━━ PROVIDED INFORMATION

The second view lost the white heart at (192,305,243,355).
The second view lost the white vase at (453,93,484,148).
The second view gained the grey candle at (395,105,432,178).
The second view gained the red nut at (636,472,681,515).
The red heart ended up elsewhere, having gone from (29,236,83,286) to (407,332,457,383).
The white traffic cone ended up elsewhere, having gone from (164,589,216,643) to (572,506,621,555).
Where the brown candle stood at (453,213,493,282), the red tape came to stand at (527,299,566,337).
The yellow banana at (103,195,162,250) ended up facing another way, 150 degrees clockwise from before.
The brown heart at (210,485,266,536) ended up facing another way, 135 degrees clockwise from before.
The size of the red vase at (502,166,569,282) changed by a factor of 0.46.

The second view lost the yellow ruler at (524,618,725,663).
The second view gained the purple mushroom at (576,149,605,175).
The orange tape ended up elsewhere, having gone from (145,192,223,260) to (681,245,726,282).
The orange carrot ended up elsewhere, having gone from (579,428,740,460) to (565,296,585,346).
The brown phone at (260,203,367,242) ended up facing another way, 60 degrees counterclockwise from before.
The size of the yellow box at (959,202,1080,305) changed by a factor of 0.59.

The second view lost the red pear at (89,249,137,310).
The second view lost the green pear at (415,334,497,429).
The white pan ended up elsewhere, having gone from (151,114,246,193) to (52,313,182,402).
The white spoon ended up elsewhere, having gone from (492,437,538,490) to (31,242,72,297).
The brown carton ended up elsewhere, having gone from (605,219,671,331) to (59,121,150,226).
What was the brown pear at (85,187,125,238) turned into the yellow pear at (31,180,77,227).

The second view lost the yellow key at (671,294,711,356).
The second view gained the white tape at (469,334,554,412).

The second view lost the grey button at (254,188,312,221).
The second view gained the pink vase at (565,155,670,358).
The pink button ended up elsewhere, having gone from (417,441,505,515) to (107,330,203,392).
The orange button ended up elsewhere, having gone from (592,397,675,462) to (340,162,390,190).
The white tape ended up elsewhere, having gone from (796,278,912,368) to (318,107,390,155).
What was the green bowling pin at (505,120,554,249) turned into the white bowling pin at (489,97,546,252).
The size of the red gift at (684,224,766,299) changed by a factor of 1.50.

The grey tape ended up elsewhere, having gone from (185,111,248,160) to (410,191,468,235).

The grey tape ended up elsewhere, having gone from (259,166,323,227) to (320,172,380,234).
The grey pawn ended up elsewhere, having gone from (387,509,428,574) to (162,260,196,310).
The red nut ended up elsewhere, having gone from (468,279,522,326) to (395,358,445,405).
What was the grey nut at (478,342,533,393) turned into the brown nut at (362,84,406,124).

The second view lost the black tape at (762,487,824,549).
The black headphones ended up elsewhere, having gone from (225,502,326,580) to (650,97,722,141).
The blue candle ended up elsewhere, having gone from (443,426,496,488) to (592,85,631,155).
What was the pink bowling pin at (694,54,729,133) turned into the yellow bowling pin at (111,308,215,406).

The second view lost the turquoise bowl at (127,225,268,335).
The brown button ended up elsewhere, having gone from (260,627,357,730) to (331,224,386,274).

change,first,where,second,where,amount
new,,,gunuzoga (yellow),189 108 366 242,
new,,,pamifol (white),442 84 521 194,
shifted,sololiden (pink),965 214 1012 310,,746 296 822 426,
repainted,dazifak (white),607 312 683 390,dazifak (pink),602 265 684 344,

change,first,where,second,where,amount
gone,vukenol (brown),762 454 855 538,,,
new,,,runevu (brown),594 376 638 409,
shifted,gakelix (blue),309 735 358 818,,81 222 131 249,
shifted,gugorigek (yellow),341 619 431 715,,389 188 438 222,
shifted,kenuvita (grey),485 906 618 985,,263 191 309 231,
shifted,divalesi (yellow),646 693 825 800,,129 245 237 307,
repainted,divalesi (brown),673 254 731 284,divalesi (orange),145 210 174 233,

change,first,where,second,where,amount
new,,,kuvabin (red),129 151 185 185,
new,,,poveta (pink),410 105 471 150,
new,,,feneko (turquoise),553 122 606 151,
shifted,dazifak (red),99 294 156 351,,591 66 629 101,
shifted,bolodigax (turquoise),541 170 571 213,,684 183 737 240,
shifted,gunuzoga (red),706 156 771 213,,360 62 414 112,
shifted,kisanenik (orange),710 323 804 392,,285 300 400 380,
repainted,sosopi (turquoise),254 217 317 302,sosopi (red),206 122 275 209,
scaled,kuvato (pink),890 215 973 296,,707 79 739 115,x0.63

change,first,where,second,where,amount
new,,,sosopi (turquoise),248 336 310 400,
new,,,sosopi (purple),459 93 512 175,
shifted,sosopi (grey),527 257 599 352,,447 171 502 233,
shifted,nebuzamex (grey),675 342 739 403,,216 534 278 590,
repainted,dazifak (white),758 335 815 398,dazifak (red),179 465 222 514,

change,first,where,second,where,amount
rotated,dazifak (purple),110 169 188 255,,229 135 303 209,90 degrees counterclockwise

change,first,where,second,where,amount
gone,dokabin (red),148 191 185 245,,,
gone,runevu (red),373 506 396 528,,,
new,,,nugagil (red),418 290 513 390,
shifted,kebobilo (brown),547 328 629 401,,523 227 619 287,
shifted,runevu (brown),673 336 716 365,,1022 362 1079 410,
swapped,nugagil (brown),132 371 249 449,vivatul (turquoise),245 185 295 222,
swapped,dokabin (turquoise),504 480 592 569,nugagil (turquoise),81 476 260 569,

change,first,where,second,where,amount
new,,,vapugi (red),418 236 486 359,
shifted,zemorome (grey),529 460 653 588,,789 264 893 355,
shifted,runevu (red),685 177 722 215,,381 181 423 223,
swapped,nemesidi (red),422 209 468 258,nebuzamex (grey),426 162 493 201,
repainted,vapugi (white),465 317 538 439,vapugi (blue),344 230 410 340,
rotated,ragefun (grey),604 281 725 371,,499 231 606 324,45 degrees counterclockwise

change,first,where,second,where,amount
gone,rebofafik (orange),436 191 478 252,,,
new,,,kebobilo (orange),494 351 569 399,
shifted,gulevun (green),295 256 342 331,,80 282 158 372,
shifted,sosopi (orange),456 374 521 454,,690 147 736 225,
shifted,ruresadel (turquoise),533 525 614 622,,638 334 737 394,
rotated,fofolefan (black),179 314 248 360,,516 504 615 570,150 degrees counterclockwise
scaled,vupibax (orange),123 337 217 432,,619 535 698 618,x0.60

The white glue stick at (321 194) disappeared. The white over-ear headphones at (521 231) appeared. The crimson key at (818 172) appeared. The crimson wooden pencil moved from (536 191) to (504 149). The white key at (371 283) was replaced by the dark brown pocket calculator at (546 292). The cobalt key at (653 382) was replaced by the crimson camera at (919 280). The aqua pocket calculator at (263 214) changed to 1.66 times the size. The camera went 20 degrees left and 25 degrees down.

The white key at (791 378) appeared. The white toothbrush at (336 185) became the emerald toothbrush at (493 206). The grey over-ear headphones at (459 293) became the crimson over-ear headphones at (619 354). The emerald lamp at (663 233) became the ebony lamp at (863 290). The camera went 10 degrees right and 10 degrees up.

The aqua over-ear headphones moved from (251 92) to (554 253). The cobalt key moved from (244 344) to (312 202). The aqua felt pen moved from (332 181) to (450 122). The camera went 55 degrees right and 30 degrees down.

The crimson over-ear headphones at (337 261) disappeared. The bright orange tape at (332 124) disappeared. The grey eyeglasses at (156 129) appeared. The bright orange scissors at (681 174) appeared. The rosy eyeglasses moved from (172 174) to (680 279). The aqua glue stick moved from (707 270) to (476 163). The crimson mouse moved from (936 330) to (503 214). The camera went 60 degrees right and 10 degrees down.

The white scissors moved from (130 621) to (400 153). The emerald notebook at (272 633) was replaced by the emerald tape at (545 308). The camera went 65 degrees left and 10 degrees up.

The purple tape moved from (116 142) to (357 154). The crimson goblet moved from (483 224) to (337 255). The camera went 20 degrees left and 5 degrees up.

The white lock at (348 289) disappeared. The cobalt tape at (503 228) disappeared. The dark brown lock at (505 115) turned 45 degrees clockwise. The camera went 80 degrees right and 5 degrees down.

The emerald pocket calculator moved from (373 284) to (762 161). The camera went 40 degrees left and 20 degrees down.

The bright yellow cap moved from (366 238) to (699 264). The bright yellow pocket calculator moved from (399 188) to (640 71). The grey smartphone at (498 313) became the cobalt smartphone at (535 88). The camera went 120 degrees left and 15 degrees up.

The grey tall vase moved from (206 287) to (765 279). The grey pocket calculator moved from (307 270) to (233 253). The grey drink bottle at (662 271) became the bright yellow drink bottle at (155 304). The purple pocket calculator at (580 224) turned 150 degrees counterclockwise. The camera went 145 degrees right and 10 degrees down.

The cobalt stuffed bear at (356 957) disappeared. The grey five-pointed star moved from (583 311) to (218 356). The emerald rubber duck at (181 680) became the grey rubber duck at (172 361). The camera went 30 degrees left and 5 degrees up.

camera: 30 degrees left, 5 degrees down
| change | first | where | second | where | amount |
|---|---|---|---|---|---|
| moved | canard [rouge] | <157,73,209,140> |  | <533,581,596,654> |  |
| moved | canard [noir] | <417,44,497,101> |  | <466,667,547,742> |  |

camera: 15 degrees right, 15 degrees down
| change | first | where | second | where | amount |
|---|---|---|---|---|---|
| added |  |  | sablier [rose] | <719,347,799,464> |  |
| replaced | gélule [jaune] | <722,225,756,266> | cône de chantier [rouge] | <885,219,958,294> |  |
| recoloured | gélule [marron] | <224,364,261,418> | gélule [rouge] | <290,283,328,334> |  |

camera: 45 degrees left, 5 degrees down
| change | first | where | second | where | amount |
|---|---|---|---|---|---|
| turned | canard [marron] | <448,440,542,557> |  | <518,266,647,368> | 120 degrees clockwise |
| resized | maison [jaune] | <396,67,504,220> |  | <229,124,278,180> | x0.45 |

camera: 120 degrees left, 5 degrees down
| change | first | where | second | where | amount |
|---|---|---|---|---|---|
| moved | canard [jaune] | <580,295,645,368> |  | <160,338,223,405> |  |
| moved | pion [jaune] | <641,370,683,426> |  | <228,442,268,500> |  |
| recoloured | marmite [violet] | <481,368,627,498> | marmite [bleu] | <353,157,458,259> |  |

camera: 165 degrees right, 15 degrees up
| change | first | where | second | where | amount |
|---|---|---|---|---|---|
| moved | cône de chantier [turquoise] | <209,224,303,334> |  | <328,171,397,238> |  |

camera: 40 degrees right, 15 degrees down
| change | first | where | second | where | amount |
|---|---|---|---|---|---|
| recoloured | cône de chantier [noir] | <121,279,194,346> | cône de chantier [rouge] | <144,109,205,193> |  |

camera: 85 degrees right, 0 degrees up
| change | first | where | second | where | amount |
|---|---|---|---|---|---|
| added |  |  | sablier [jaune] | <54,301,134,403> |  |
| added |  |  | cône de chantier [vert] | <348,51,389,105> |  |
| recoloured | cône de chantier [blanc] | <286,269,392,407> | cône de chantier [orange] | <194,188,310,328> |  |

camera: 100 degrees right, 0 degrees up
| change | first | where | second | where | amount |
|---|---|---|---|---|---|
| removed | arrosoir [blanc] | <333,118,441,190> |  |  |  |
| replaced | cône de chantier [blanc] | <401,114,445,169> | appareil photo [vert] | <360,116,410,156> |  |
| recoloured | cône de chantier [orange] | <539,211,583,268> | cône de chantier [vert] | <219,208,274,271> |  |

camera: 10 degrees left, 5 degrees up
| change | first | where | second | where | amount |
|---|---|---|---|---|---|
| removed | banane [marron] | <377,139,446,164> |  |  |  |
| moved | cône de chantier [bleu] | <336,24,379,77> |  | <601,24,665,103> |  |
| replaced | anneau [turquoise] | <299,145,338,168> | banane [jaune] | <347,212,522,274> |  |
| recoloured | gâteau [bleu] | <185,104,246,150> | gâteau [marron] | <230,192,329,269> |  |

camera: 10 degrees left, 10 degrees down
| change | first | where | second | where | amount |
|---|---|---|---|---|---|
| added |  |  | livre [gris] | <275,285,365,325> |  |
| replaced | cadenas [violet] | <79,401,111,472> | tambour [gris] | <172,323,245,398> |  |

━━━━

• WHAT THE EXERCISE ASKS
Among the lines above, find those with the string "heart" and copy them.

• RESULT OF THE TASK
The second view lost the white heart at (192,305,243,355).
The red heart ended up elsewhere, having gone from (29,236,83,286) to (407,332,457,383).
The brown heart at (210,485,266,536) ended up facing another way, 135 degrees clockwise from before.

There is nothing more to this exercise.